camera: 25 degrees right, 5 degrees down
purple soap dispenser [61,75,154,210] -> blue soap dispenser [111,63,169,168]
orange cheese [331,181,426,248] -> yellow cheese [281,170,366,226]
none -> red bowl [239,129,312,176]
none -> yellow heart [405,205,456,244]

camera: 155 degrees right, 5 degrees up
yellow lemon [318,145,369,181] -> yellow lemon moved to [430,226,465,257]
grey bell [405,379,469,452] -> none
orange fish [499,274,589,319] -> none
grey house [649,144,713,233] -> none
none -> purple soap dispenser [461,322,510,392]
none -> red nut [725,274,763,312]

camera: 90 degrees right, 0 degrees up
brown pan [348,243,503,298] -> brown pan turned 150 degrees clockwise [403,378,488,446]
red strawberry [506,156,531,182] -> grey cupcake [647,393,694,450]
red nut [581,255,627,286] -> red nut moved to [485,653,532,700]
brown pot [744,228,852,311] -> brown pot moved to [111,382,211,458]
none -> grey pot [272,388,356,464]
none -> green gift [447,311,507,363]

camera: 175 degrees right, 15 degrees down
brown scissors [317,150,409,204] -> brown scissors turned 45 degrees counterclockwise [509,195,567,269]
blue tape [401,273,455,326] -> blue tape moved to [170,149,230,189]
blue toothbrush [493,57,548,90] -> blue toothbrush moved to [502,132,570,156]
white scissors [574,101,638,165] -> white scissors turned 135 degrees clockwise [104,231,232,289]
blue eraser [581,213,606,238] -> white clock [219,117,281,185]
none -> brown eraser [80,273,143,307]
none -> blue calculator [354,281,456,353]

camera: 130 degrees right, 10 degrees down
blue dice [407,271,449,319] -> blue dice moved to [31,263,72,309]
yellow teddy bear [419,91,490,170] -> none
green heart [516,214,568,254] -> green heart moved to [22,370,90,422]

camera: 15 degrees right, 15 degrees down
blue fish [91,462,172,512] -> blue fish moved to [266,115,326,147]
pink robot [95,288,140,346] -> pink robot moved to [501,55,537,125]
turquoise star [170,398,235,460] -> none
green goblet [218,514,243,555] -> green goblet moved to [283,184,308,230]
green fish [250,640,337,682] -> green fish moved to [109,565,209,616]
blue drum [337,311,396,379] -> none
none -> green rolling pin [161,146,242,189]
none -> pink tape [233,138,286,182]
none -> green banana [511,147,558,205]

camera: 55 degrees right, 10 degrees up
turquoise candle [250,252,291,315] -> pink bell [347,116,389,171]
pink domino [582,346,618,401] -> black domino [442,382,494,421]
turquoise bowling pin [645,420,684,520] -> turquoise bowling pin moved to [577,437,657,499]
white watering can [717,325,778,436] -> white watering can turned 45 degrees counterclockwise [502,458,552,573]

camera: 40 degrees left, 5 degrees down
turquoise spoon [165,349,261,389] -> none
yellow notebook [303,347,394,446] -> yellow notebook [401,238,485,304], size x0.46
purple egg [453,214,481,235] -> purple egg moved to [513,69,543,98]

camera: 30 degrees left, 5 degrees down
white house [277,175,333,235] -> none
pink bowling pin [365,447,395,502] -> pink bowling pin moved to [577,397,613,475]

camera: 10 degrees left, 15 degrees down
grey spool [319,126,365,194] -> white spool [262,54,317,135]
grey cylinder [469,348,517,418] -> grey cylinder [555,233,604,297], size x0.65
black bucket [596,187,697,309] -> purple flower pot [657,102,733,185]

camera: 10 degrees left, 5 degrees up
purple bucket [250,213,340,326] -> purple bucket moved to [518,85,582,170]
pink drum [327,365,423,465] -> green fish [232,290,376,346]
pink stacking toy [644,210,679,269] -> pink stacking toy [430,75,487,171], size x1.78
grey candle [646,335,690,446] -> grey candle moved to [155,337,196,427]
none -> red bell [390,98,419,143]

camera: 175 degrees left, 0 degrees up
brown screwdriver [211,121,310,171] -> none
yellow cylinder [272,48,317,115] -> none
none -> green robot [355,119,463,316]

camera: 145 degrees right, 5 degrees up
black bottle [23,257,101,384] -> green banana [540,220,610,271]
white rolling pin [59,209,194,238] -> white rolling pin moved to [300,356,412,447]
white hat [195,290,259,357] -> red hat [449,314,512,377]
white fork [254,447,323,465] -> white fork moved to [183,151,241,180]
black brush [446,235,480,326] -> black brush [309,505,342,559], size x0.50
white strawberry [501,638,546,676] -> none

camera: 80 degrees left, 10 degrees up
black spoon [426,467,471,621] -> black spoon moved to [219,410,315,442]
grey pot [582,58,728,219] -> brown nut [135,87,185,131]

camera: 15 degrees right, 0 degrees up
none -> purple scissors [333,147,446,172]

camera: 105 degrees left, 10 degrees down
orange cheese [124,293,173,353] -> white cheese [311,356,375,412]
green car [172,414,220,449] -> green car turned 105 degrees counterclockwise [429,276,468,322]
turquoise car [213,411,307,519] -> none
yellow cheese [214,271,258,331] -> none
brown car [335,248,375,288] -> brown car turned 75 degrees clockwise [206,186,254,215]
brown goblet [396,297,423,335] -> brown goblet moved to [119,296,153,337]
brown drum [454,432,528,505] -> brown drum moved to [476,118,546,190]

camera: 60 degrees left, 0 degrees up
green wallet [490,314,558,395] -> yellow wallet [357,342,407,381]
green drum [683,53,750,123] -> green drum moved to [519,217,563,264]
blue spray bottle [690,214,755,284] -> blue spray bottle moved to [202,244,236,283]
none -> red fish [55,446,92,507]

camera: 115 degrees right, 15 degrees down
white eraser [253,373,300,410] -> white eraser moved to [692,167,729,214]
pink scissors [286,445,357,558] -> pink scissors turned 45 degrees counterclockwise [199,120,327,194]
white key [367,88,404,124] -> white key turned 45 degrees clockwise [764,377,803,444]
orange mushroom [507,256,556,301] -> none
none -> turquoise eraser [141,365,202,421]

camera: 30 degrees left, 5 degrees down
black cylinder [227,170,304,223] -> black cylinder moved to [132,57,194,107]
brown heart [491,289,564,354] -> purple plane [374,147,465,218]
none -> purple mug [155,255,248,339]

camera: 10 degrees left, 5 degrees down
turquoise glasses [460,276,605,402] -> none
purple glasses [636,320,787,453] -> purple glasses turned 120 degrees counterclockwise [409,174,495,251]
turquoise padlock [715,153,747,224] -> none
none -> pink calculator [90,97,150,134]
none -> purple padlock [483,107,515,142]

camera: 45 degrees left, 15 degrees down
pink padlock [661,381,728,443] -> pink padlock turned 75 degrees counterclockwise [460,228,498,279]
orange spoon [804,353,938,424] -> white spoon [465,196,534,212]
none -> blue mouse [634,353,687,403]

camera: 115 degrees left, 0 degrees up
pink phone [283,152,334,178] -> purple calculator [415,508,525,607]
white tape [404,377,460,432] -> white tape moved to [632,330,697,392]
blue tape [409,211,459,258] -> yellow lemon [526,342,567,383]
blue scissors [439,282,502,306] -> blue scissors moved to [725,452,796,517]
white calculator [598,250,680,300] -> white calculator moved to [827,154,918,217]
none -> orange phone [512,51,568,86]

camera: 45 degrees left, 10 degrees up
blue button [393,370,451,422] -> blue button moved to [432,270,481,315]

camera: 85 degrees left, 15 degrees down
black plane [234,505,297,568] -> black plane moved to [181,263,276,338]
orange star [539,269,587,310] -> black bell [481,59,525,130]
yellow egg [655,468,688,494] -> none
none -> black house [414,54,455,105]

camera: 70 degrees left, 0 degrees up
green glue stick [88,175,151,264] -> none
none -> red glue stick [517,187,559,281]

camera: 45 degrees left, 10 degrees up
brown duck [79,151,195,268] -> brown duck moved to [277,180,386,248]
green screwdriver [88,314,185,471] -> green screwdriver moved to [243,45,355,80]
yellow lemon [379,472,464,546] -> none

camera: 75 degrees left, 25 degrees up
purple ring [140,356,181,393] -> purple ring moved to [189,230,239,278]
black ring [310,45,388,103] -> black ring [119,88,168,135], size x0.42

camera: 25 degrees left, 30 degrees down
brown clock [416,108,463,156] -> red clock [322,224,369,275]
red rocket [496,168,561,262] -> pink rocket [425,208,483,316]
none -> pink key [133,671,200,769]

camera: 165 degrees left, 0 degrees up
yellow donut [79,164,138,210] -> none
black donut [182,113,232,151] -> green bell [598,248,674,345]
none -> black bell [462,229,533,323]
________________
* [Exercise aim]:
The string to find is "robot"; copy every line of the listing that has it.

* [Finished task]:
pink robot [95,288,140,346] -> pink robot moved to [501,55,537,125]
none -> green robot [355,119,463,316]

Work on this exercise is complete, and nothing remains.